DATA UNDER STUDY section start
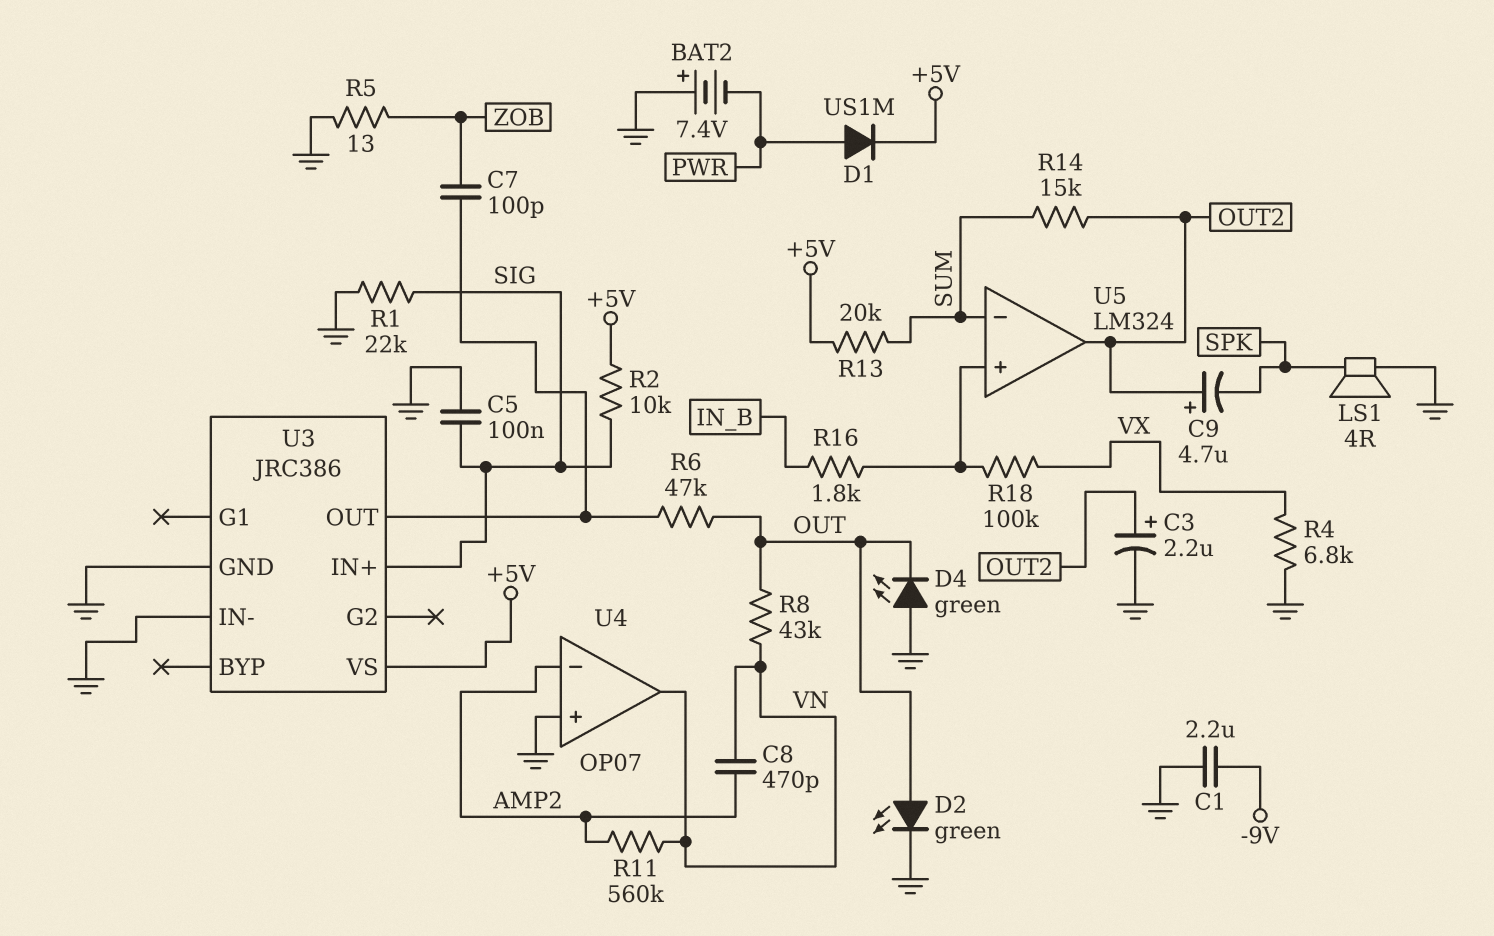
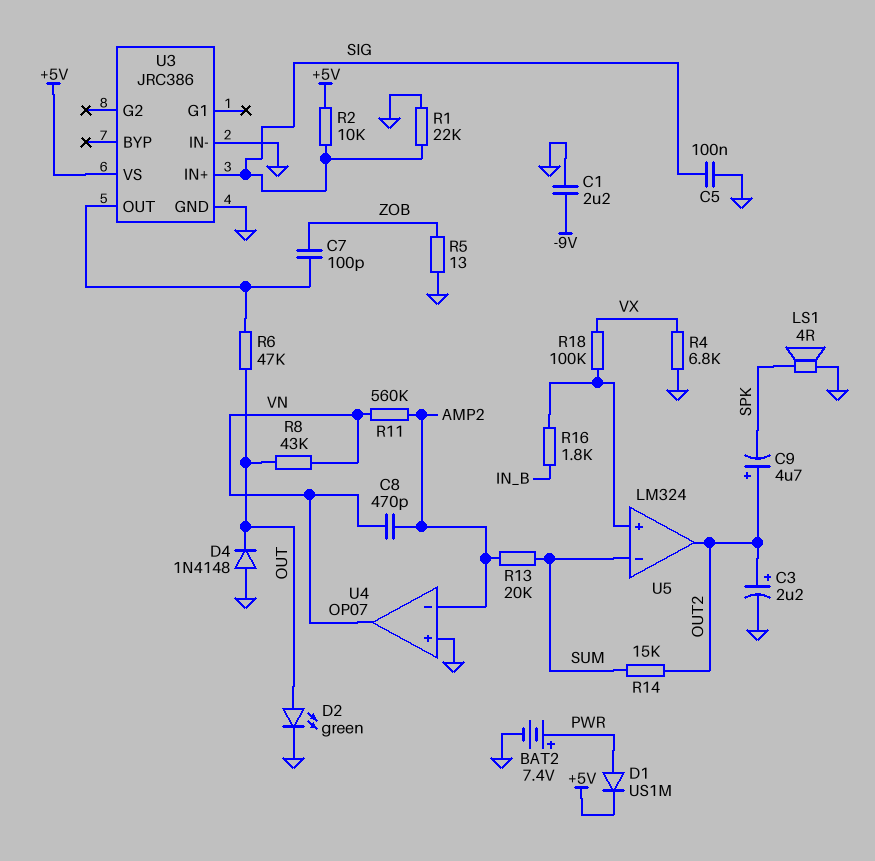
BAT2: 7.4V (plus GND, minus PWR) -> 7.4V (plus PWR, minus GND)
D4: LED green (A GND, K OUT) -> diode 1N4148 (A GND, K OUT)
R13: 20k (+5V, SUM) -> 20k (AMP2, SUM)

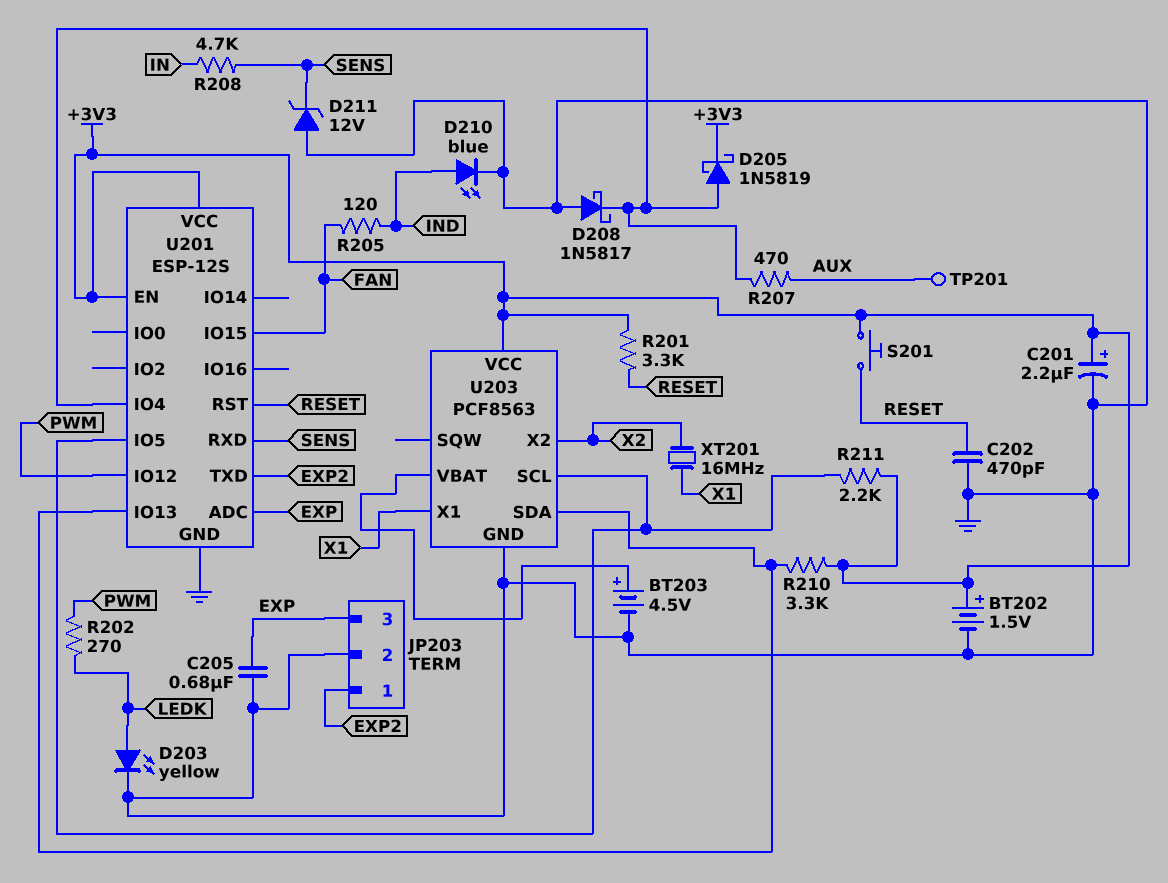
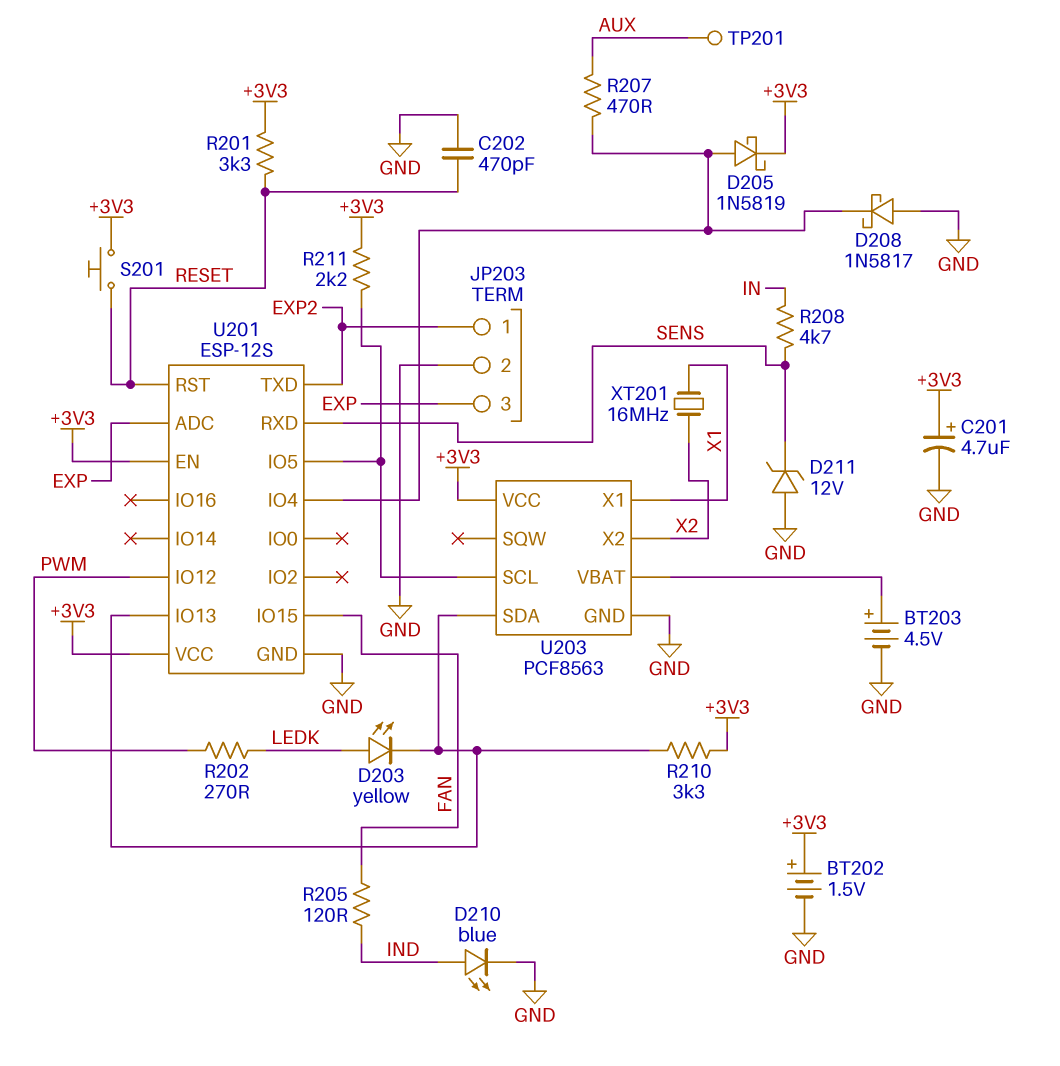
C201: 2.2uF (plus +3V3, minus GND) -> 4.7uF (plus +3V3, minus GND)
C205: 680nF (EXP, GND) -> none
D203: LED yellow (A LEDK, K GND) -> LED yellow (A LEDK, K U201/IO13)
DATA UNDER STUDY section end
*EXERCISE DIRECTIONS*.
An exact, line-for-line copy is required: from the line containing "C205: 680nF (EXP, GND) -> none" through the final line of the listing above, both included, with nothing else.

*RESPONSE FOR THIS EXERCISE*.
C205: 680nF (EXP, GND) -> none
D203: LED yellow (A LEDK, K GND) -> LED yellow (A LEDK, K U201/IO13)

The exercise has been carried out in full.